Goal of the exercise.
Look below for the line containing "camera: 60 degrees right, 10 degrees down"; from there, print each line exactly up to and including the line containing "camera: 15 degrees left, 10 degrees up", and stop.

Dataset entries
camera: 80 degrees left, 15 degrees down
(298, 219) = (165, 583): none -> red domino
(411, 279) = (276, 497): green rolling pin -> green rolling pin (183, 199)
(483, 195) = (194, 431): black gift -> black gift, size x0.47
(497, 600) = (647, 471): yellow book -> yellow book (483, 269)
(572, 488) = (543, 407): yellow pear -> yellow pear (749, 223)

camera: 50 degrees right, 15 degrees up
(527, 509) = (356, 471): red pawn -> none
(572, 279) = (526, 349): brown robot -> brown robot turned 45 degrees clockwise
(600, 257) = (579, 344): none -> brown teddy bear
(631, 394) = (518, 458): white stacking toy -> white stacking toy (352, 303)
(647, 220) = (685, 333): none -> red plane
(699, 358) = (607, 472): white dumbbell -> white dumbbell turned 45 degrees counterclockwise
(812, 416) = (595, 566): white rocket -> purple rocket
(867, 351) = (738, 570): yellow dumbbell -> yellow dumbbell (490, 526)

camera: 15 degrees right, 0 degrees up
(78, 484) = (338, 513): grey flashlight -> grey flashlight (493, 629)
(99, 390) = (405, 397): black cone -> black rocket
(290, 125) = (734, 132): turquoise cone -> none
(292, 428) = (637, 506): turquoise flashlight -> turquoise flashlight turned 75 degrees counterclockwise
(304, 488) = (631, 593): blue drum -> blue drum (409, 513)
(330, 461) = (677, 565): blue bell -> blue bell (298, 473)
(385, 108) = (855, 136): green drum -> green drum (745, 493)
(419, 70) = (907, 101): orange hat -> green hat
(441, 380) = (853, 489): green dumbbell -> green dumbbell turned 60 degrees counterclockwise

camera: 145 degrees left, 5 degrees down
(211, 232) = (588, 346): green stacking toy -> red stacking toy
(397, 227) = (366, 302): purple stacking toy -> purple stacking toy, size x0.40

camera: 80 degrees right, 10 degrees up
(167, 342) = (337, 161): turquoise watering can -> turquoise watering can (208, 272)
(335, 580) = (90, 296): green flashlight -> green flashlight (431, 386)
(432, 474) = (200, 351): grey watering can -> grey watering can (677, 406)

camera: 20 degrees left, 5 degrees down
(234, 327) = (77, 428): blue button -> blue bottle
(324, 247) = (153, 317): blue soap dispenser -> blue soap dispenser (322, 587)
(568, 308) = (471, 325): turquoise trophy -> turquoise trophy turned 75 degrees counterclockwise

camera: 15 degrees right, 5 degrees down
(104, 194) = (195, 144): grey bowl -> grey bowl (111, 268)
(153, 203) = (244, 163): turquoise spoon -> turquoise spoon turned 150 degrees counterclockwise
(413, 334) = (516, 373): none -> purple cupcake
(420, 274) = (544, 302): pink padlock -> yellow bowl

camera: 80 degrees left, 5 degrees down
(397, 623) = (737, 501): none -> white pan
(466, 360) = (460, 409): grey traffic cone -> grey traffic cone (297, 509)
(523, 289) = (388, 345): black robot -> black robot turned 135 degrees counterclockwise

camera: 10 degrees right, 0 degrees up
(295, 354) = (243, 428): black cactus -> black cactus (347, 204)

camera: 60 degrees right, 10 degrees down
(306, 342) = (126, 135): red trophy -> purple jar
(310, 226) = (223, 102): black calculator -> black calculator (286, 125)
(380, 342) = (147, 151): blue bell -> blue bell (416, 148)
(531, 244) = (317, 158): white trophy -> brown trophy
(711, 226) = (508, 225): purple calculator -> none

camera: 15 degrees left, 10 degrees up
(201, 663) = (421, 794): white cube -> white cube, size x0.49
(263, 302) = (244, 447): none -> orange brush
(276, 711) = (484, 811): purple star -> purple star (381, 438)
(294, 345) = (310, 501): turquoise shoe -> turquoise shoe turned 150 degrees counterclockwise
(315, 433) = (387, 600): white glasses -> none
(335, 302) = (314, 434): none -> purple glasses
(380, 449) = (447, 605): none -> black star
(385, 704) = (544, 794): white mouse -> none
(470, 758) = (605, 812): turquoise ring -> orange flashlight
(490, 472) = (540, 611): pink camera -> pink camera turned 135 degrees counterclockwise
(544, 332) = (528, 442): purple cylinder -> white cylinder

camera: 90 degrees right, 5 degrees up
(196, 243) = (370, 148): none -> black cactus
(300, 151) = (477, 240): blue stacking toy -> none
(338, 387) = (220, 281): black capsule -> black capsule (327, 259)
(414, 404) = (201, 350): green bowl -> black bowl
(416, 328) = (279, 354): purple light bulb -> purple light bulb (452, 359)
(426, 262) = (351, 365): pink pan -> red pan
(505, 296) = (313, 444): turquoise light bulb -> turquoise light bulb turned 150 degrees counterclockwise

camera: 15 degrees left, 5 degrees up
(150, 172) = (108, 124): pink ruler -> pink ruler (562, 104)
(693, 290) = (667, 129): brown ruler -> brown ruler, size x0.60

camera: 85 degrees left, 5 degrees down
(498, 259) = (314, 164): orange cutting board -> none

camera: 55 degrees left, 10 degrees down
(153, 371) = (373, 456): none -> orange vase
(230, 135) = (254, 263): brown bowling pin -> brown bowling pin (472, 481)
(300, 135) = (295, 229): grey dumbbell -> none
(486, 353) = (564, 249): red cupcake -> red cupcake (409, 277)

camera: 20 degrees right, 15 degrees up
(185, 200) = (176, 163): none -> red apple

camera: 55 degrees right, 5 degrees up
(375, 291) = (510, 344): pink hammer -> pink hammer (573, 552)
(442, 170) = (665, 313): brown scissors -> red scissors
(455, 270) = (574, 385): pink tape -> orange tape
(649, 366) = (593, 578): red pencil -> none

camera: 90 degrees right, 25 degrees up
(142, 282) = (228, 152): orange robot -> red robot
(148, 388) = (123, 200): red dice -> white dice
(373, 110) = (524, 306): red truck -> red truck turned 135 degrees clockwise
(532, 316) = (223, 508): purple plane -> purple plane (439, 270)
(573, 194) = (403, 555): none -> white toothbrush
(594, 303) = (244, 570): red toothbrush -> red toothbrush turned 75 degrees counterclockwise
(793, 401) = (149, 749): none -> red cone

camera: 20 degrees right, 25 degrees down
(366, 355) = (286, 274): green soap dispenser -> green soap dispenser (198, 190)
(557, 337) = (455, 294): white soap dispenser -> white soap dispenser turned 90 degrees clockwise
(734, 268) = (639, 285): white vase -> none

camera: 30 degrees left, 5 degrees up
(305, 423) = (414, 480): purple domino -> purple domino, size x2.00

Response area.
camera: 60 degrees right, 10 degrees down
(306, 342) = (126, 135): red trophy -> purple jar
(310, 226) = (223, 102): black calculator -> black calculator (286, 125)
(380, 342) = (147, 151): blue bell -> blue bell (416, 148)
(531, 244) = (317, 158): white trophy -> brown trophy
(711, 226) = (508, 225): purple calculator -> none

camera: 15 degrees left, 10 degrees up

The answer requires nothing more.